Word for word, restate the lines of the data below between those holding "tan plate F1:I1 level 1 -> none" and "none -> cyan cone F2 level 2", inclusive; pictures do not belong in the copy.

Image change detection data
== Segment start ==

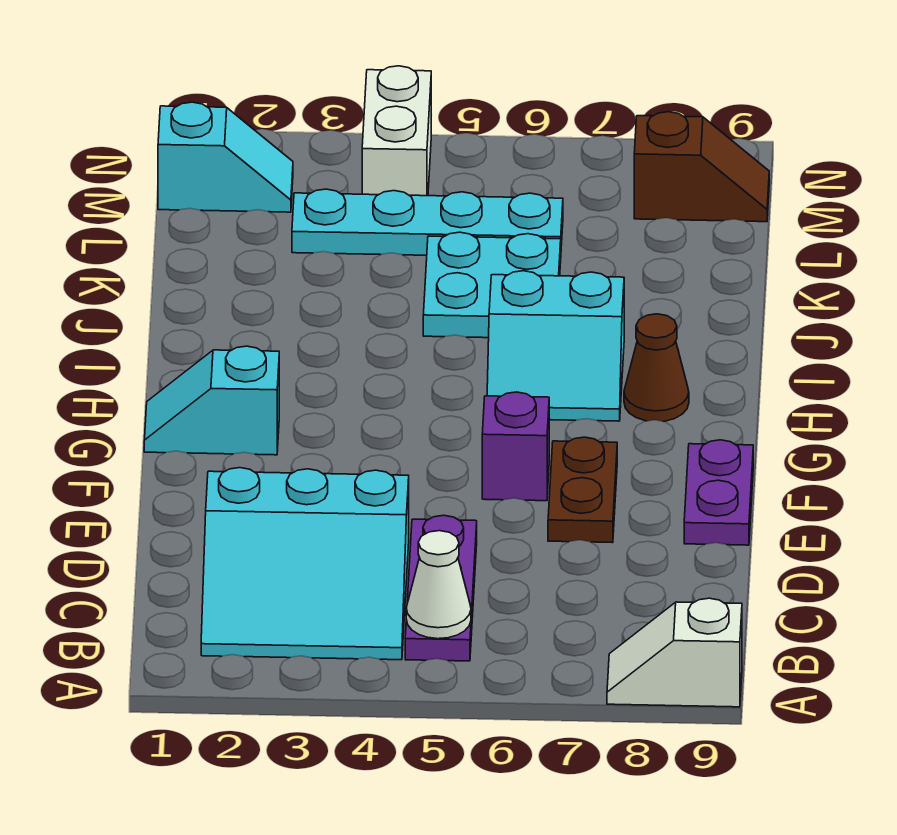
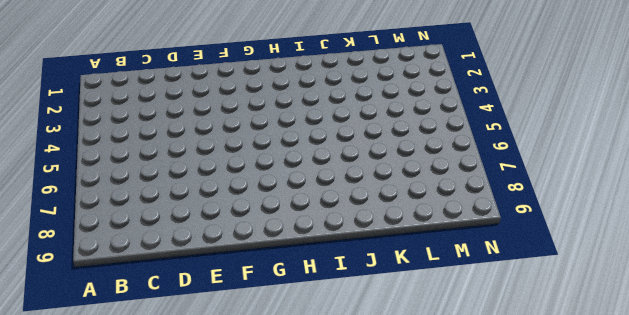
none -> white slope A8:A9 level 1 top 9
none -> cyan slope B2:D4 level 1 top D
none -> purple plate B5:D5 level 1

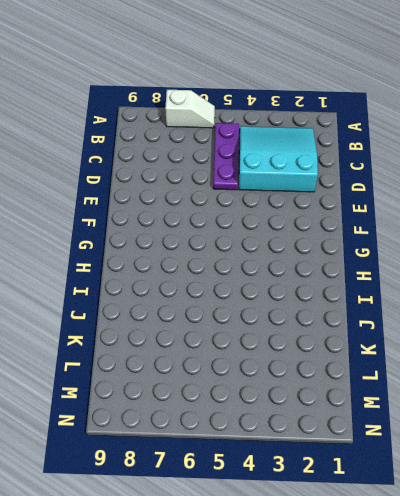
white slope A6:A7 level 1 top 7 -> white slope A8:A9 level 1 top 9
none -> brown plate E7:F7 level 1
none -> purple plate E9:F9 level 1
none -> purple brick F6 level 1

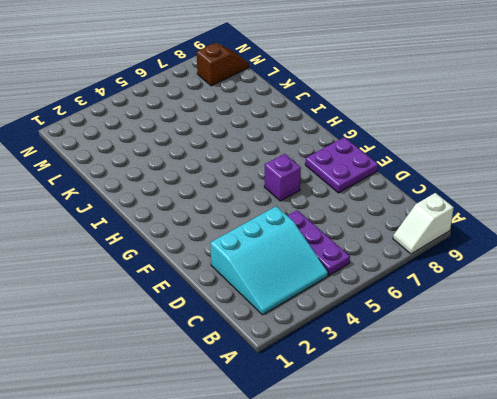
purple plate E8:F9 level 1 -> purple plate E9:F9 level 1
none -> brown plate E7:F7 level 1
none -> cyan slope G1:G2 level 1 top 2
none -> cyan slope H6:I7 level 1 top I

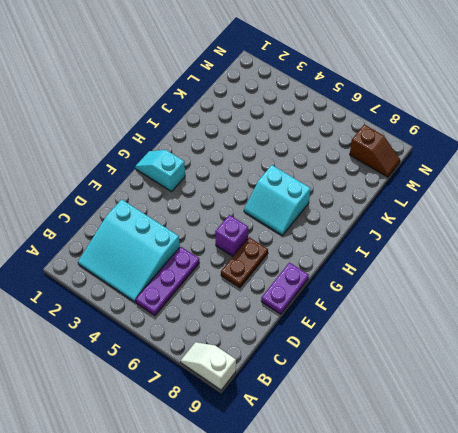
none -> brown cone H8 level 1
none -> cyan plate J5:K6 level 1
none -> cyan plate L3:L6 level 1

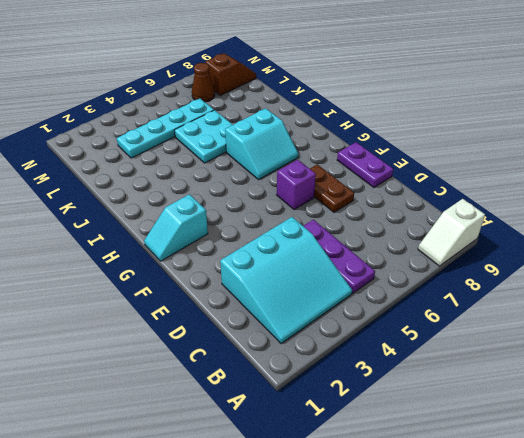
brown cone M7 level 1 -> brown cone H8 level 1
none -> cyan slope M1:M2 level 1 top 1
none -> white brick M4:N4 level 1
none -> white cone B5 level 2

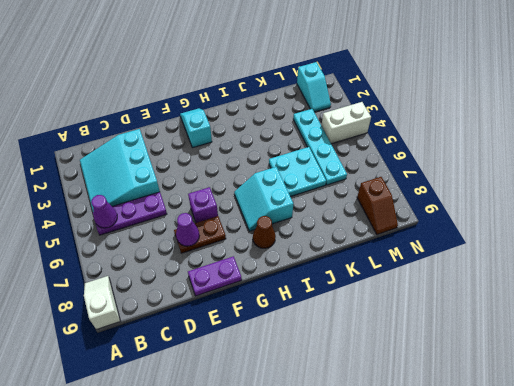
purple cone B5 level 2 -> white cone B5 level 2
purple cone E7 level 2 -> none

== Segment end ==
== Segment start ==

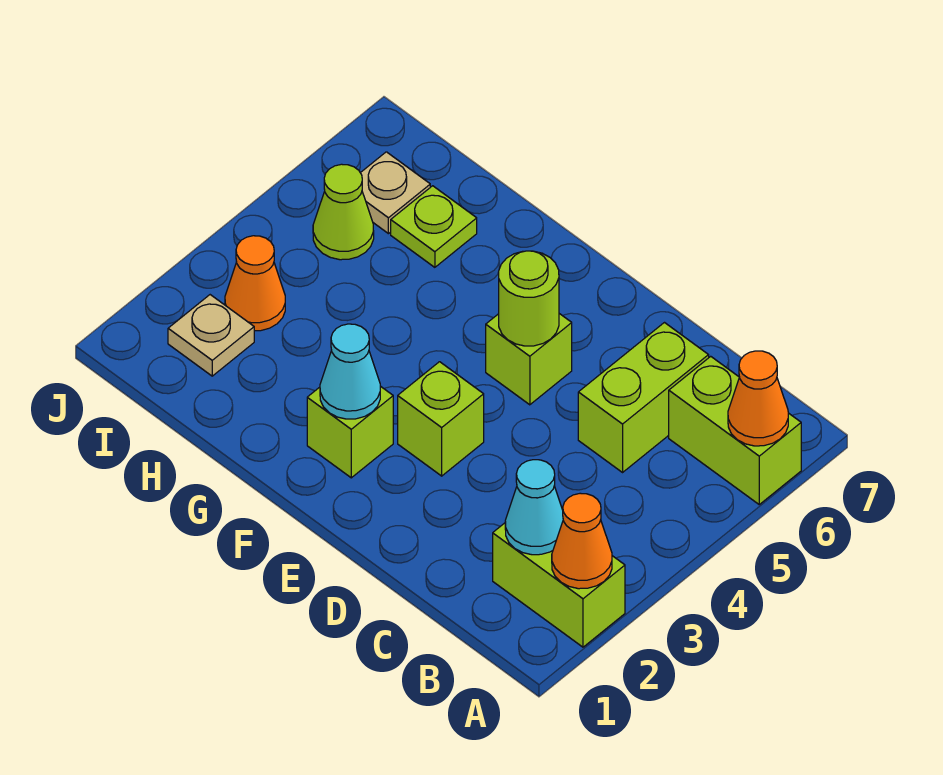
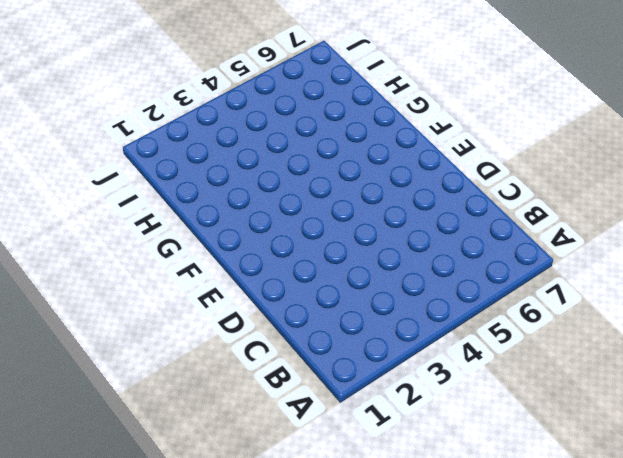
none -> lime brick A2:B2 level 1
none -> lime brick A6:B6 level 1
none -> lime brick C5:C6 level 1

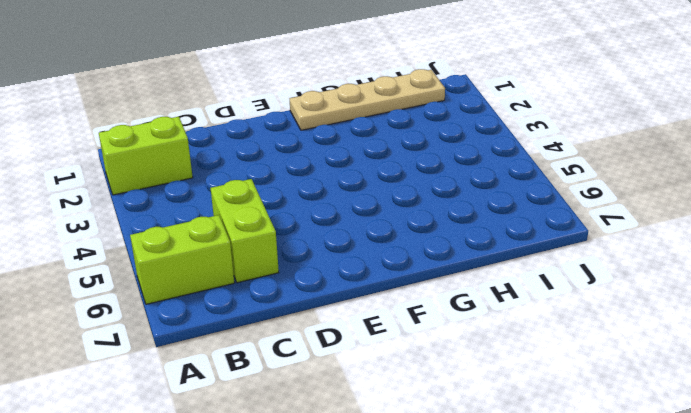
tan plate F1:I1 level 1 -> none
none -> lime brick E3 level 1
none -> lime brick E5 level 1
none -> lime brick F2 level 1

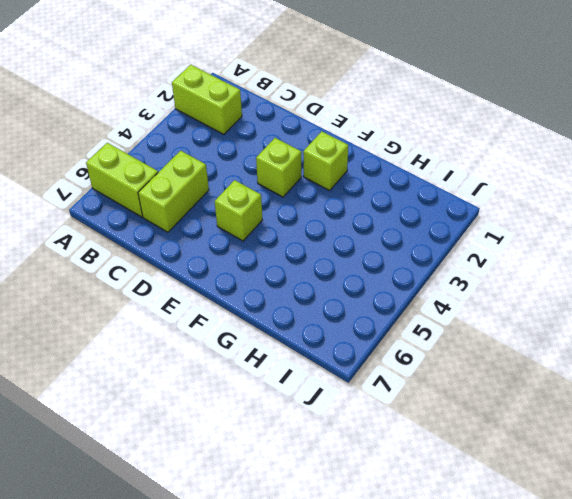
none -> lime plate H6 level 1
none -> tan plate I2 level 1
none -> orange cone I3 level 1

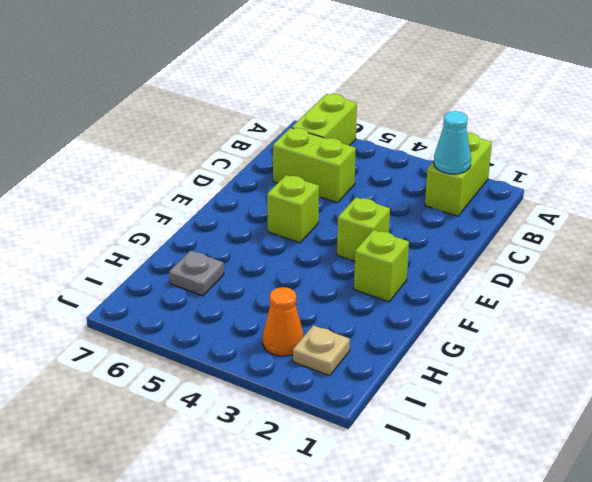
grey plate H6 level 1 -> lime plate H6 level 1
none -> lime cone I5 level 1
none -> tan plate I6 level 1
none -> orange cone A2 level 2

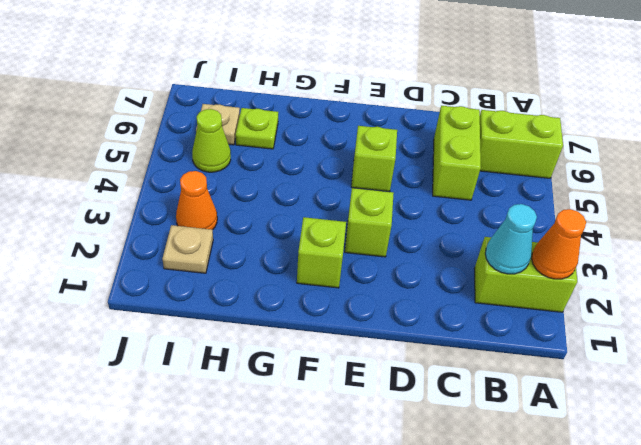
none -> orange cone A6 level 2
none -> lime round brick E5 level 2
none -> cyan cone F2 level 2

== Segment end ==

- _Written answer_:
tan plate F1:I1 level 1 -> none
none -> lime brick E3 level 1
none -> lime brick E5 level 1
none -> lime brick F2 level 1

none -> lime plate H6 level 1
none -> tan plate I2 level 1
none -> orange cone I3 level 1

grey plate H6 level 1 -> lime plate H6 level 1
none -> lime cone I5 level 1
none -> tan plate I6 level 1
none -> orange cone A2 level 2

none -> orange cone A6 level 2
none -> lime round brick E5 level 2
none -> cyan cone F2 level 2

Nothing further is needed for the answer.